Material supplied:
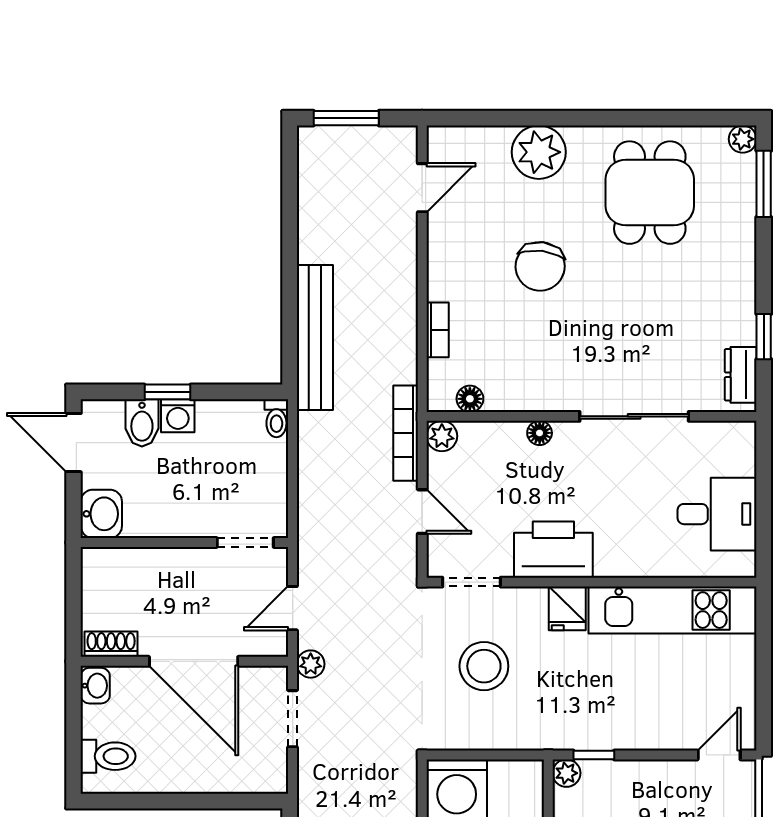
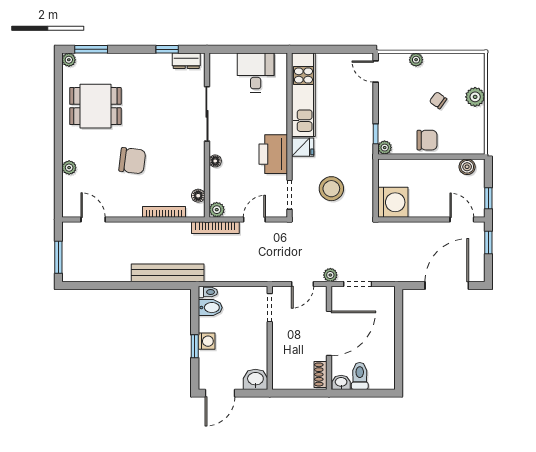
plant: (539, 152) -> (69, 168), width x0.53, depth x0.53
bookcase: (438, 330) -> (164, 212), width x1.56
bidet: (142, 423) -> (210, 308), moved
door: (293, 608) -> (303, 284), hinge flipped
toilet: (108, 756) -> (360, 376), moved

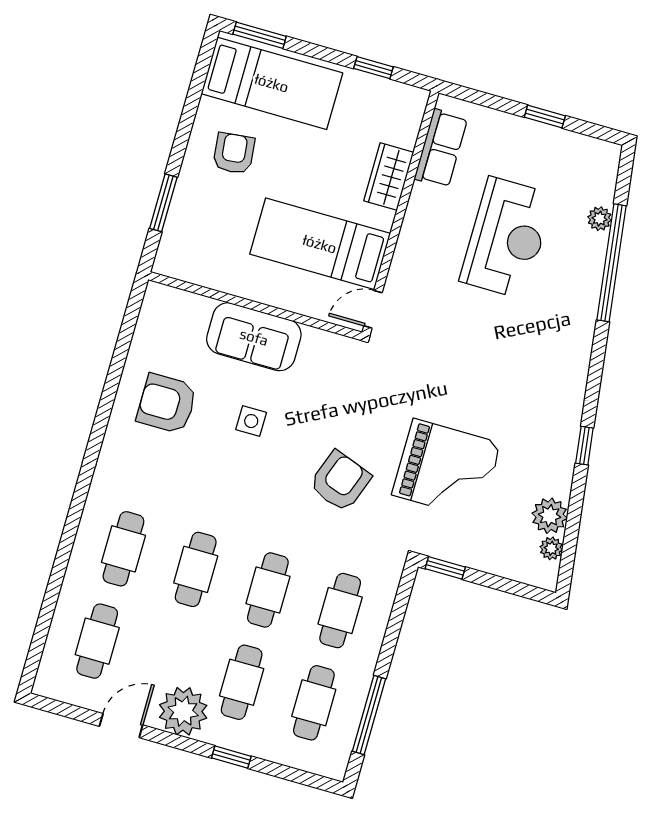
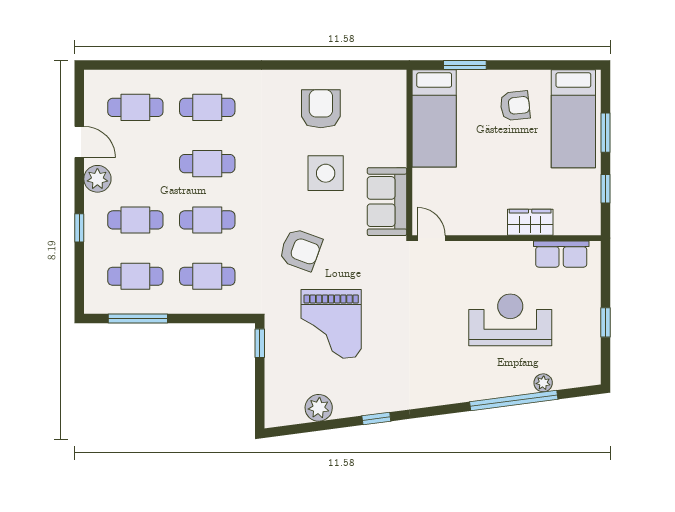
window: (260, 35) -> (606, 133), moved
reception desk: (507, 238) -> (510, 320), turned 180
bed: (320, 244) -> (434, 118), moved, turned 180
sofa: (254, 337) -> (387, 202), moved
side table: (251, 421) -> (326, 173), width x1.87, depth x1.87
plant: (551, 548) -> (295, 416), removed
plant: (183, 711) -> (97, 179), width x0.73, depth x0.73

What the task asks:
Your task is to return the entries above exactly, with no pictures.

Reply:
plant: (539, 152) -> (69, 168), width x0.53, depth x0.53
bookcase: (438, 330) -> (164, 212), width x1.56
bidet: (142, 423) -> (210, 308), moved
door: (293, 608) -> (303, 284), hinge flipped
toilet: (108, 756) -> (360, 376), moved

window: (260, 35) -> (606, 133), moved
reception desk: (507, 238) -> (510, 320), turned 180
bed: (320, 244) -> (434, 118), moved, turned 180
sofa: (254, 337) -> (387, 202), moved
side table: (251, 421) -> (326, 173), width x1.87, depth x1.87
plant: (551, 548) -> (295, 416), removed
plant: (183, 711) -> (97, 179), width x0.73, depth x0.73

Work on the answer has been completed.